Supplied entries: Begin
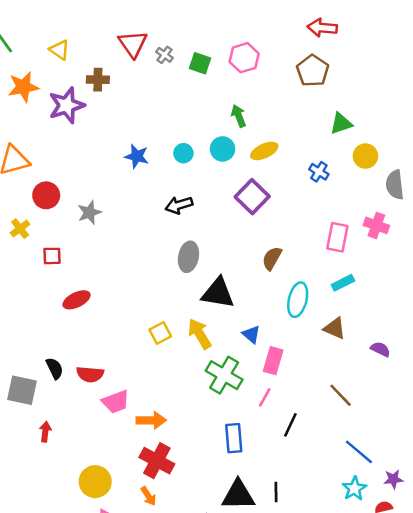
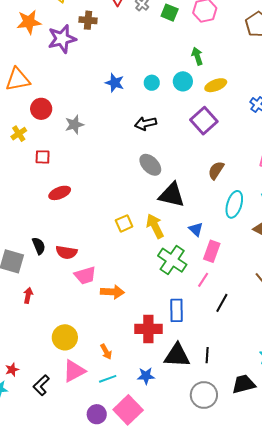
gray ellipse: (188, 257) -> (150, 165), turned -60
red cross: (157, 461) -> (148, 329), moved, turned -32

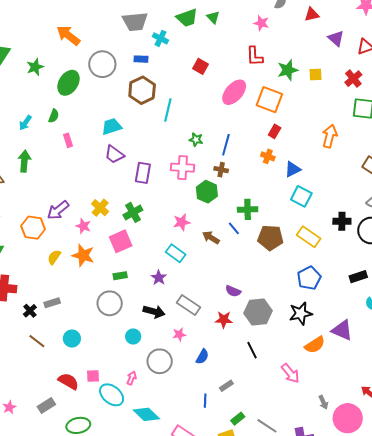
Supplied entries: End
Supplied entries: Begin
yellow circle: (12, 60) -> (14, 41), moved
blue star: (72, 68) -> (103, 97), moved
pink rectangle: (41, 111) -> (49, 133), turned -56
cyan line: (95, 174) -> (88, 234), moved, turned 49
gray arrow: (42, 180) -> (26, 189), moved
Supplied entries: End
▶ [What is expected] With the line that has "pink rectangle: (41, 111)" as the first and the line that has "gray arrow: (42, 180) -> (26, 189), moved" as the last, repeat exactly that run of lines above and no more.

▶ [Solution to the exercise]
pink rectangle: (41, 111) -> (49, 133), turned -56
cyan line: (95, 174) -> (88, 234), moved, turned 49
gray arrow: (42, 180) -> (26, 189), moved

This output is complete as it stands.